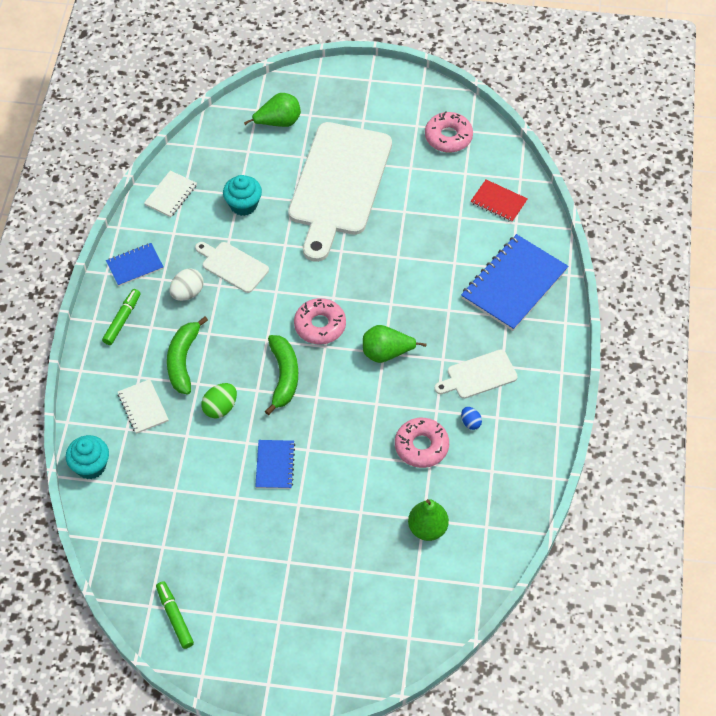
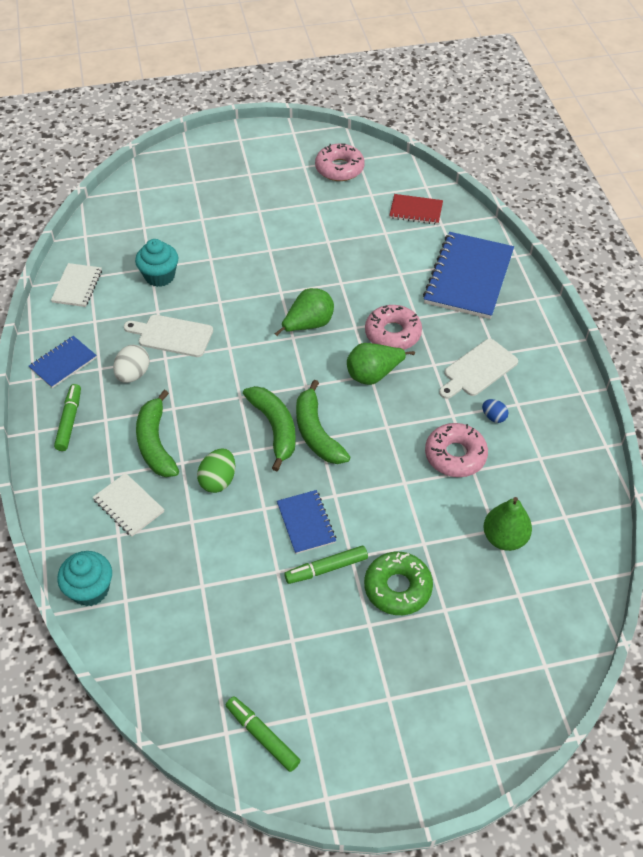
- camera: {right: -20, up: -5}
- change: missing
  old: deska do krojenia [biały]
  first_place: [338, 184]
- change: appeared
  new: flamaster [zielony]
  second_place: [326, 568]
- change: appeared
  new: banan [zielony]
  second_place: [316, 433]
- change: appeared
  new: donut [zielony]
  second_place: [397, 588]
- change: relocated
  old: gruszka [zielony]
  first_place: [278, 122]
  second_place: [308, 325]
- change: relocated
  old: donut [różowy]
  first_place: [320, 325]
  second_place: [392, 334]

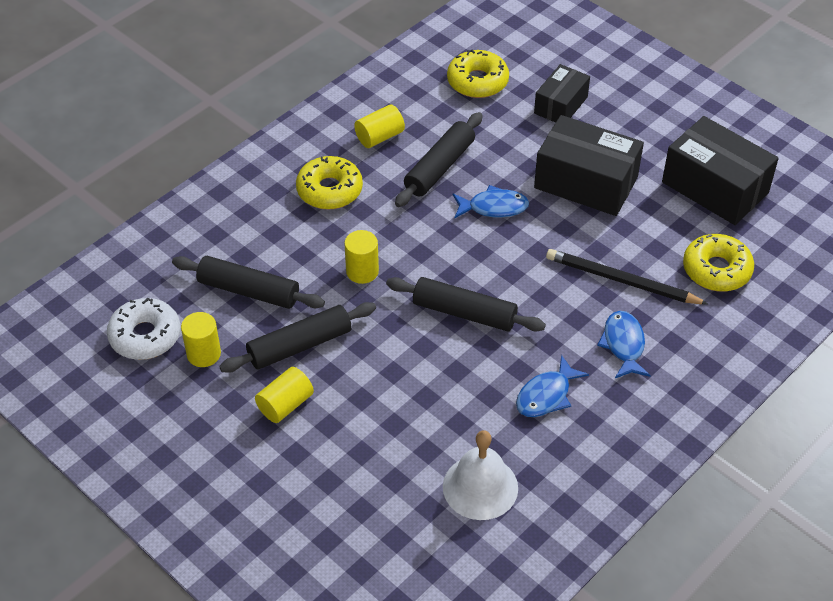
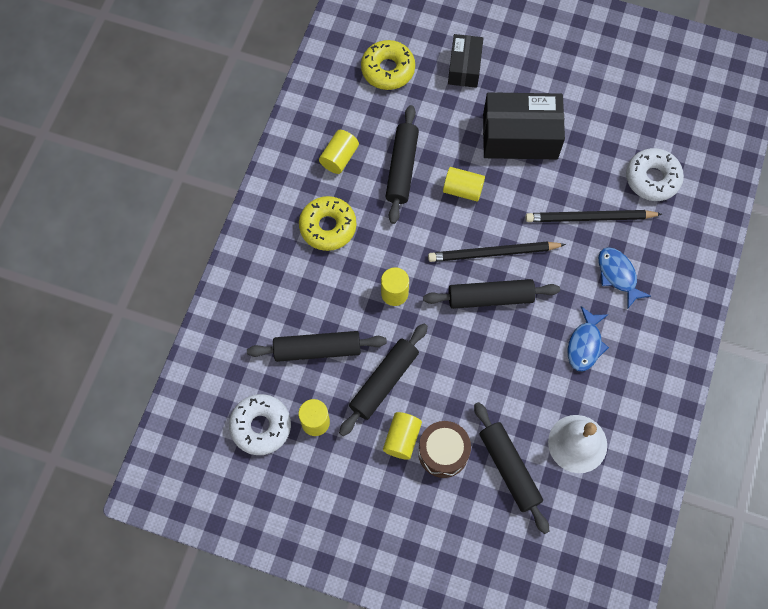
- camera: {right: -25, up: 20}
- change: missing
  old: pudełko [czarny]
  first_place: [715, 187]
- change: appeared
  new: bęben [brązowy]
  second_place: [443, 452]
- change: appeared
  new: ołówek [czarny]
  second_place: [493, 253]
- change: appeared
  new: wałek do ciasta [czarny]
  second_place: [509, 468]
- change: exchanged
  old: ryba [niebieski]
  new: walec [żółty]
  first_place: [493, 207]
  second_place: [463, 189]
- change: colour
  old: donut [żółty]
  new: donut [biały]
  first_place: [716, 270]
  second_place: [652, 178]

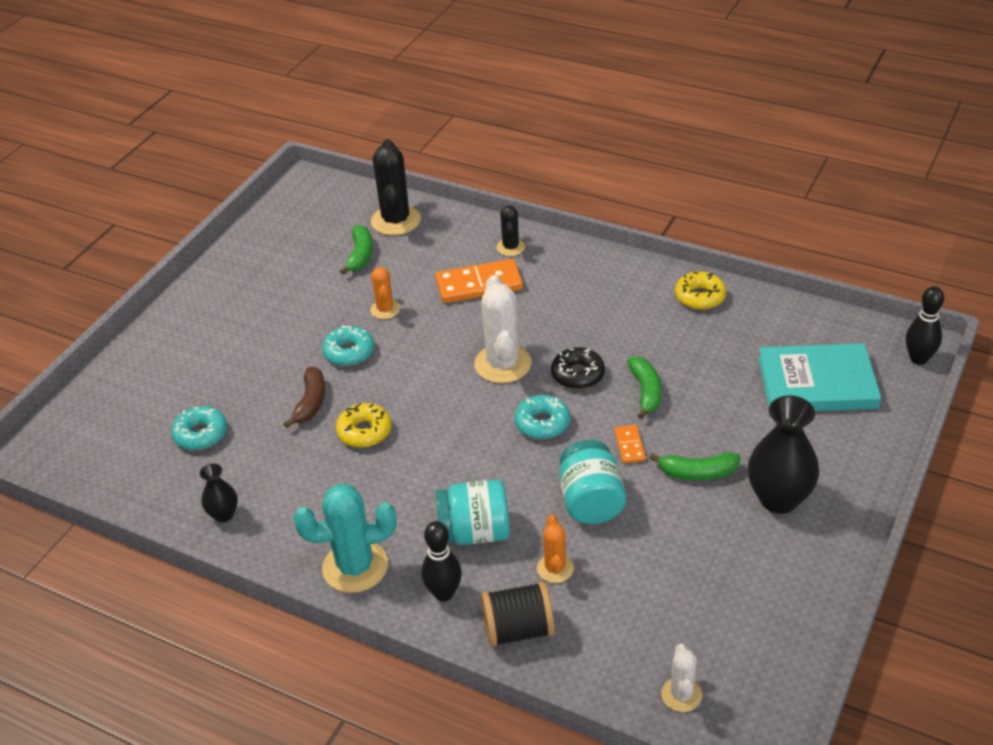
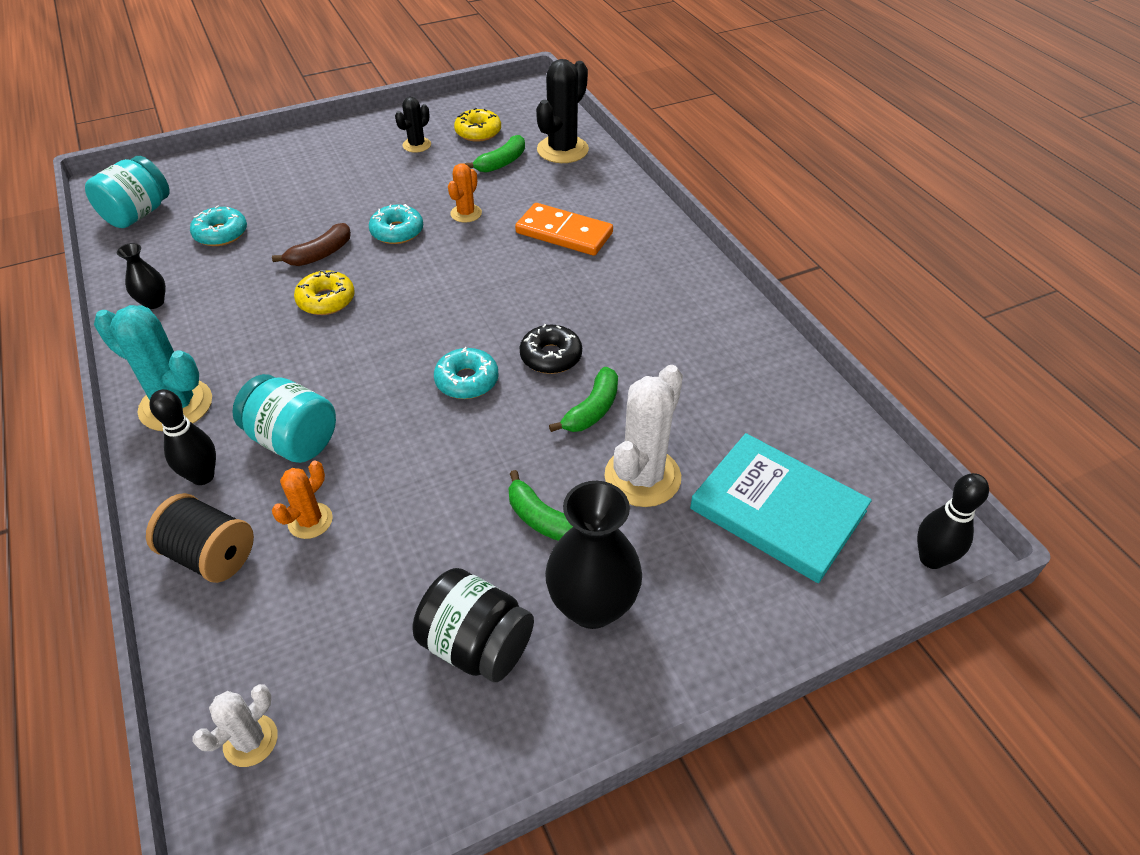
- camera: {right: 35, up: 5}
- change: missing
  old: kostka domina [pomarańczowy]
  first_place: [629, 445]
- change: appeared
  new: słoik [czarny]
  second_place: [476, 645]
- change: relocated
  old: kaktus [biały]
  first_place: [503, 364]
  second_place: [642, 477]
- change: relocated
  old: kaktus [czarny]
  first_place: [510, 247]
  second_place: [417, 145]
- change: relocated
  old: słoik [turkusowy]
  first_place: [591, 501]
  second_place: [138, 214]
- change: relocated
  old: donut [żółty]
  first_place: [700, 297]
  second_place: [478, 132]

» Work item
After reading the entries above, report the number of lines that include the string "right". Give no other text.

» Response below
3